Extracted records
+ + + + +

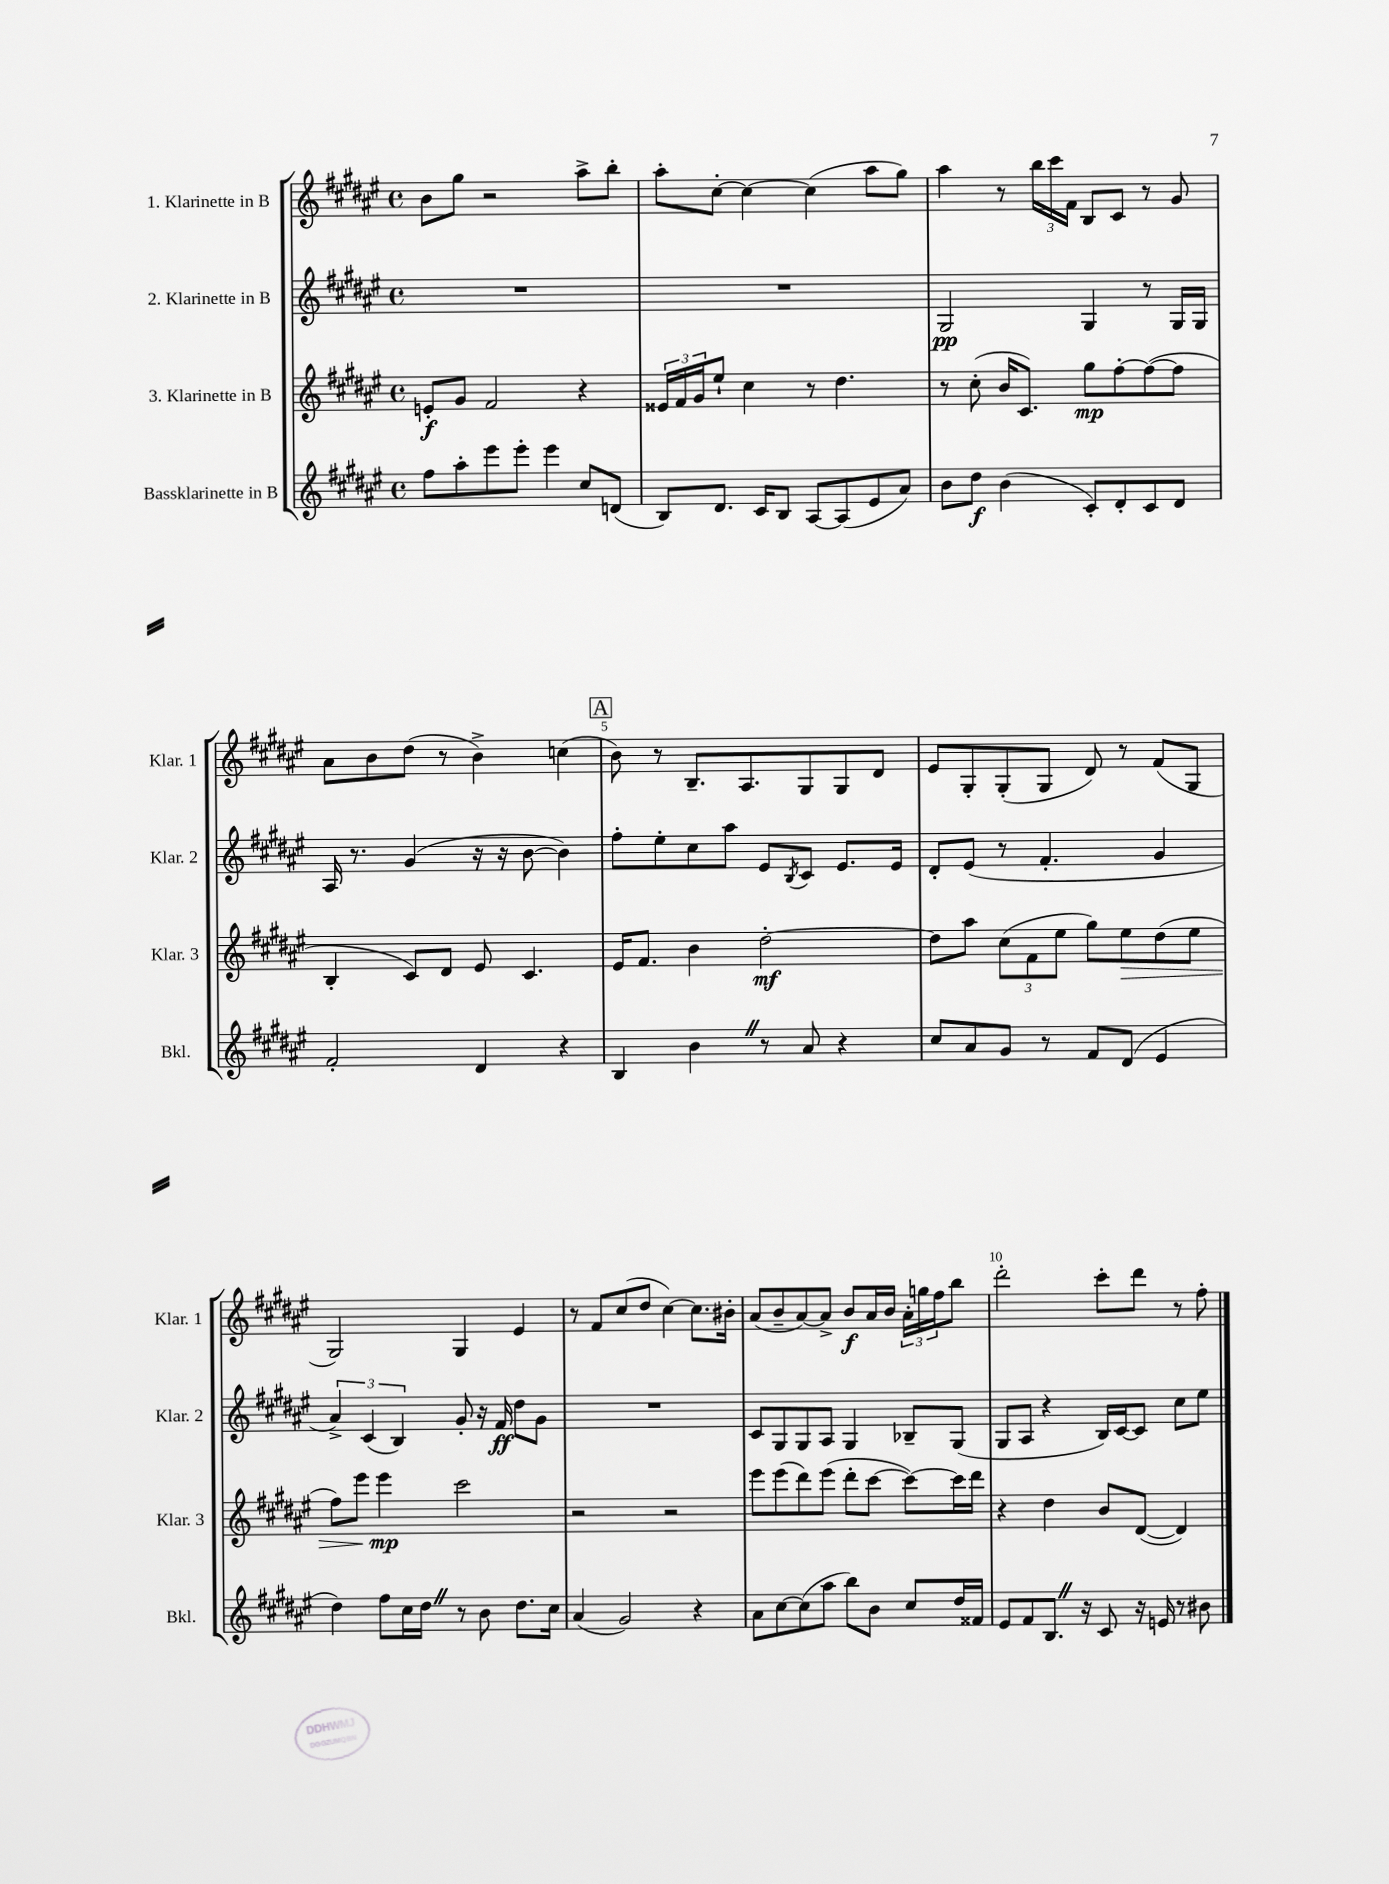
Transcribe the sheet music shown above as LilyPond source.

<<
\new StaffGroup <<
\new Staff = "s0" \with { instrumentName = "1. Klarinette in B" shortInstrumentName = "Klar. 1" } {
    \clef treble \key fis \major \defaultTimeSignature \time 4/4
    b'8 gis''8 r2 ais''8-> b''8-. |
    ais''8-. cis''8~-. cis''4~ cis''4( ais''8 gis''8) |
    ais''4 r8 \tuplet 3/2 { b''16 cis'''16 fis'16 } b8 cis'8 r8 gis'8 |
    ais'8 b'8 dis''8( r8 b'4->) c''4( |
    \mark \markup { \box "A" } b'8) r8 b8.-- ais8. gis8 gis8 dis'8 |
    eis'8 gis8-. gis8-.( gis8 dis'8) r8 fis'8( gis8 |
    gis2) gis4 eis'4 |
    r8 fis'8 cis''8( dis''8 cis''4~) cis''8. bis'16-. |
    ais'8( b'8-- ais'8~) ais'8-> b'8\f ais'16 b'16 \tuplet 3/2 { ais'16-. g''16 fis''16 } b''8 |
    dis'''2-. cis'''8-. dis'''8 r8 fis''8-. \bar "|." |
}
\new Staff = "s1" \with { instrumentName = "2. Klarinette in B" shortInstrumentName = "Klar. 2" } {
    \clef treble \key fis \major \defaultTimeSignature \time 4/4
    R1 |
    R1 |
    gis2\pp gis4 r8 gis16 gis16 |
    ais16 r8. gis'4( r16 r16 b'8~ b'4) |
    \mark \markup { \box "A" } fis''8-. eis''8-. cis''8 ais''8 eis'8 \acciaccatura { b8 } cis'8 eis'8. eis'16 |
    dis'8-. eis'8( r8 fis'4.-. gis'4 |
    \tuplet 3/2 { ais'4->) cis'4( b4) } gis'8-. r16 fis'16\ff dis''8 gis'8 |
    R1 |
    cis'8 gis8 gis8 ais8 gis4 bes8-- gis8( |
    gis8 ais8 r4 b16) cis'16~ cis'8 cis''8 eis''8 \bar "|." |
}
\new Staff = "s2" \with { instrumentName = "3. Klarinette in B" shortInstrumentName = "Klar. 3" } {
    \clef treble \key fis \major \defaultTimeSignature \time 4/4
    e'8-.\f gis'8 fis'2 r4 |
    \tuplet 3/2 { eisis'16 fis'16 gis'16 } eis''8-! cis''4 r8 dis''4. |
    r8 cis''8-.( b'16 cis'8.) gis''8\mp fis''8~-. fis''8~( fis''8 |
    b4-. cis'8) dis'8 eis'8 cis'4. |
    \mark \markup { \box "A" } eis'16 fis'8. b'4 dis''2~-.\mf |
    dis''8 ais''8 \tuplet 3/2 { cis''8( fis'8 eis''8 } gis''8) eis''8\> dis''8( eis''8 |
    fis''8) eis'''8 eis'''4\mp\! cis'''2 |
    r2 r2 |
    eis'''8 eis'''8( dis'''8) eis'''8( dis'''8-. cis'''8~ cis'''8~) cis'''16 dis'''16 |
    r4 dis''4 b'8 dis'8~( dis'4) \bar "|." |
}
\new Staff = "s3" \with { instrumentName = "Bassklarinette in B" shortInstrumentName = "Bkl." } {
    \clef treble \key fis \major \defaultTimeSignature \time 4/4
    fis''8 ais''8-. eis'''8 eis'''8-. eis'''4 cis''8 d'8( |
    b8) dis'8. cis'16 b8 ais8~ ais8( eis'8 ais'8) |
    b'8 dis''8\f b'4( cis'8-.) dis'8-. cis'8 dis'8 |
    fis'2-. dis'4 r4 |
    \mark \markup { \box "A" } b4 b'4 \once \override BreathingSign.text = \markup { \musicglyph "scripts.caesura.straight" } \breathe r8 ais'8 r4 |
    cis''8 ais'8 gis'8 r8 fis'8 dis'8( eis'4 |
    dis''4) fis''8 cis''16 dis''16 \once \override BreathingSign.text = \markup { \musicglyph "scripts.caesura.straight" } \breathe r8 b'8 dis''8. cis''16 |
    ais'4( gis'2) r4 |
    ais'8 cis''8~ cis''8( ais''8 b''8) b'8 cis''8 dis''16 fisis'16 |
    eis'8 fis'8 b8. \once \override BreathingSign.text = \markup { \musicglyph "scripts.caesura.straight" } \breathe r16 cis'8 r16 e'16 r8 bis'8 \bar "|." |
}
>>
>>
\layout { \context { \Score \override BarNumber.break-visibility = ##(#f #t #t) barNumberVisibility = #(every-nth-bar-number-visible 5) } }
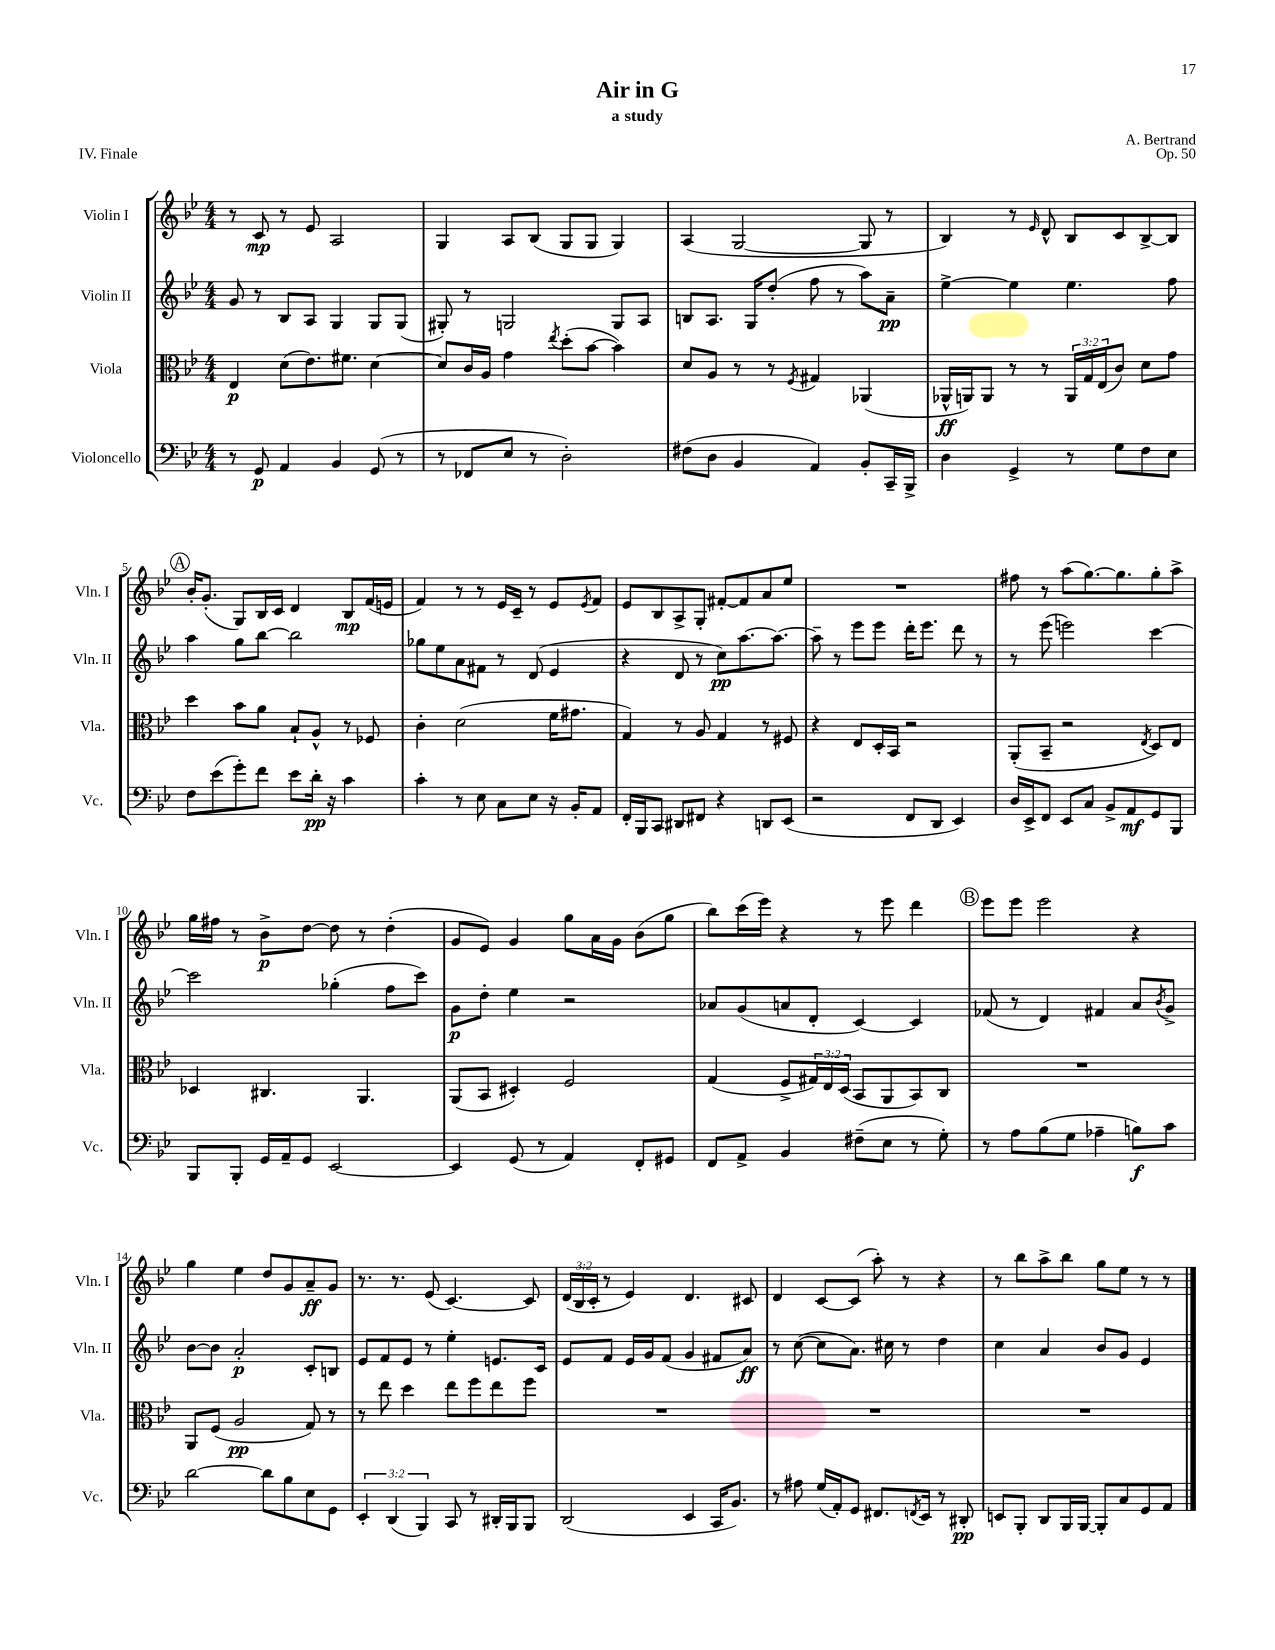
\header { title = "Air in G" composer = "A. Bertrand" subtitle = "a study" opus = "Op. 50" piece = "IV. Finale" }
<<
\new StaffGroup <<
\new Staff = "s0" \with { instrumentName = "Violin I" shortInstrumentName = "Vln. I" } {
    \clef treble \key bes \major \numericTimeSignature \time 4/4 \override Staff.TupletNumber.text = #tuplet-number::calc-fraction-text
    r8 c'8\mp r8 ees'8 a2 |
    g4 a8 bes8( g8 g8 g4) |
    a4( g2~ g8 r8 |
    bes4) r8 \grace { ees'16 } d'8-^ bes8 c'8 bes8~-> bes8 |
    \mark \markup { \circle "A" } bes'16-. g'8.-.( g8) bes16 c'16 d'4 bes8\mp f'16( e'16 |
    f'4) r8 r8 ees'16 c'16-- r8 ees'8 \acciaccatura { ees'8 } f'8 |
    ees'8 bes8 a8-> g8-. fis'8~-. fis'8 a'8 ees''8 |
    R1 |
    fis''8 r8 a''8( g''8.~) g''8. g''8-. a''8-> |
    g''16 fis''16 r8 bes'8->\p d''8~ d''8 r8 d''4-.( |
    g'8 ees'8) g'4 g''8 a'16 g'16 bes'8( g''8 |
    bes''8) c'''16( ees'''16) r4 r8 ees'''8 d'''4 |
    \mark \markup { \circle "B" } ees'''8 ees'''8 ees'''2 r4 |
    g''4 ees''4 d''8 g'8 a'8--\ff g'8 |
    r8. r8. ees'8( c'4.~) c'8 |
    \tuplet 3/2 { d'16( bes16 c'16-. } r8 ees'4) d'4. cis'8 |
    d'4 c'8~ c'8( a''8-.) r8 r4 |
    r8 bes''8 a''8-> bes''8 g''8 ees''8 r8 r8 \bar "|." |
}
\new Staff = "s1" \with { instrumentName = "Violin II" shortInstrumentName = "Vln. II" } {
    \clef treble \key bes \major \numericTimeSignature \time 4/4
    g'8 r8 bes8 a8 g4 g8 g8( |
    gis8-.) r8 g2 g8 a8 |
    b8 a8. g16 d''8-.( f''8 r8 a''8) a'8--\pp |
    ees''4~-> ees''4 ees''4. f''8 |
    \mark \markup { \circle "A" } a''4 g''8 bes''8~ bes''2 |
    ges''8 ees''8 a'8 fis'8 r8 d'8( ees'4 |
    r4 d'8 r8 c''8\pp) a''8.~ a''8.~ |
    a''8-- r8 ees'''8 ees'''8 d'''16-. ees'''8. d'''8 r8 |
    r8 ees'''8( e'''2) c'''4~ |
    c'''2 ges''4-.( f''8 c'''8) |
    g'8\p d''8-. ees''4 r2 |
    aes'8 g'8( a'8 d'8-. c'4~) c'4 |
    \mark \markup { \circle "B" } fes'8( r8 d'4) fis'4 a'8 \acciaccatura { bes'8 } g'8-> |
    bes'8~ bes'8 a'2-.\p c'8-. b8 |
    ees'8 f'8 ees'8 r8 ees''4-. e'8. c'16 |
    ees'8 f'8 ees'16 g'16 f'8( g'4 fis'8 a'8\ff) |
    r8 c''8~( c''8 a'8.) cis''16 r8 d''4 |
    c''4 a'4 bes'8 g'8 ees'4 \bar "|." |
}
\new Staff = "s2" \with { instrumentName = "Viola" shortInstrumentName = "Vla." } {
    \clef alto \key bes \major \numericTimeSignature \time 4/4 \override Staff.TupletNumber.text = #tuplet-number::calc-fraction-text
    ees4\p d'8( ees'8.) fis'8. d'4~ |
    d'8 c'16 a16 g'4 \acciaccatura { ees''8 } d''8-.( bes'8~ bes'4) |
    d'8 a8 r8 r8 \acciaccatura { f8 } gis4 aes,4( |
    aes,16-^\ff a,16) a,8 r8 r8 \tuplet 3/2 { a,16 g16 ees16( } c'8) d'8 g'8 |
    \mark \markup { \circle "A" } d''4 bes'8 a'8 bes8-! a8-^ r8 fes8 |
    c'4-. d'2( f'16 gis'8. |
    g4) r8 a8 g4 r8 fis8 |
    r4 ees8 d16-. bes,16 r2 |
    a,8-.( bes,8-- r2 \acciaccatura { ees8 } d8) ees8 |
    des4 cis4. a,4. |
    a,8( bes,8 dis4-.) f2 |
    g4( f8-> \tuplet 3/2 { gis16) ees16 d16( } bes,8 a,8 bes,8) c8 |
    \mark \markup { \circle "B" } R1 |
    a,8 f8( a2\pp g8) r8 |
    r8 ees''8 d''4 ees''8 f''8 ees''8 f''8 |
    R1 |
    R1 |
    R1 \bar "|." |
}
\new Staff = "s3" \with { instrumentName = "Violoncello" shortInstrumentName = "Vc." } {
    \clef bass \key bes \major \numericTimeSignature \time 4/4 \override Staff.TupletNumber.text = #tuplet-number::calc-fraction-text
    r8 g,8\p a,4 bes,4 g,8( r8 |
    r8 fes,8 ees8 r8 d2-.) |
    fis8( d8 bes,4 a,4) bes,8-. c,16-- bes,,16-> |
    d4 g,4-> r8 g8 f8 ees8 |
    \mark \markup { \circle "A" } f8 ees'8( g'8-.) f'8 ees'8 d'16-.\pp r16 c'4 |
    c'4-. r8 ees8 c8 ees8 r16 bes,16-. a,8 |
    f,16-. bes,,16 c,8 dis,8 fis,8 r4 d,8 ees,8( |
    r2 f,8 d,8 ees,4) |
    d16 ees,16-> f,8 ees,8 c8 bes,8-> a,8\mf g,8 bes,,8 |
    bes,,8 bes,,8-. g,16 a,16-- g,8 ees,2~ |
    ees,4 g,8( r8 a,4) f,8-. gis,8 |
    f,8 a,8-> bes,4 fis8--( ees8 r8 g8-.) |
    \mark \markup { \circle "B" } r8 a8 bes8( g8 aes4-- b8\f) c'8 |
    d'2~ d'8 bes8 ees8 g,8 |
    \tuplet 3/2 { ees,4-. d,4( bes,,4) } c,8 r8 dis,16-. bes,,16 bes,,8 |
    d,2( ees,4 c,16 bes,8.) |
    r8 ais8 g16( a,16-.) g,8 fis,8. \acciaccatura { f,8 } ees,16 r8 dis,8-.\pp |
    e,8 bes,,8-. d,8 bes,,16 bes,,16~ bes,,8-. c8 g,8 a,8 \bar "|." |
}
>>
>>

+ + + + +

**Task statement:** List every line in the entries above that contains the string "tuplet". Treat uppercase and lowercase as different.

**Answer to the task:**
    ais''4 r8 \tuplet 3/2 { b''16 cis'''16 fis'16 } b8 cis'8 r8 gis'8 |
    ais'8( b'8-- ais'8~) ais'8-> b'8\f ais'16 b'16 \tuplet 3/2 { ais'16-. g''16 fis''16 } b''8 |
    \tuplet 3/2 { ais'4->) cis'4( b4) } gis'8-. r16 fis'16\ff dis''8 gis'8 |
    \tuplet 3/2 { eisis'16 fis'16 gis'16 } eis''8-! cis''4 r8 dis''4. |
    dis''8 ais''8 \tuplet 3/2 { cis''8( fis'8 eis''8 } gis''8) eis''8\> dis''8( eis''8 |
    \clef treble \key bes \major \numericTimeSignature \time 4/4 \override Staff.TupletNumber.text = #tuplet-number::calc-fraction-text
    \tuplet 3/2 { d'16( bes16 c'16-. } r8 ees'4) d'4. cis'8 |
    \clef alto \key bes \major \numericTimeSignature \time 4/4 \override Staff.TupletNumber.text = #tuplet-number::calc-fraction-text
    aes,16-^\ff a,16) a,8 r8 r8 \tuplet 3/2 { a,16 g16 ees16( } c'8) d'8 g'8 |
    g4( f8-> \tuplet 3/2 { gis16) ees16 d16( } bes,8 a,8 bes,8) c8 |
    \clef bass \key bes \major \numericTimeSignature \time 4/4 \override Staff.TupletNumber.text = #tuplet-number::calc-fraction-text
    \tuplet 3/2 { ees,4-. d,4( bes,,4) } c,8 r8 dis,16-. bes,,16 bes,,8 |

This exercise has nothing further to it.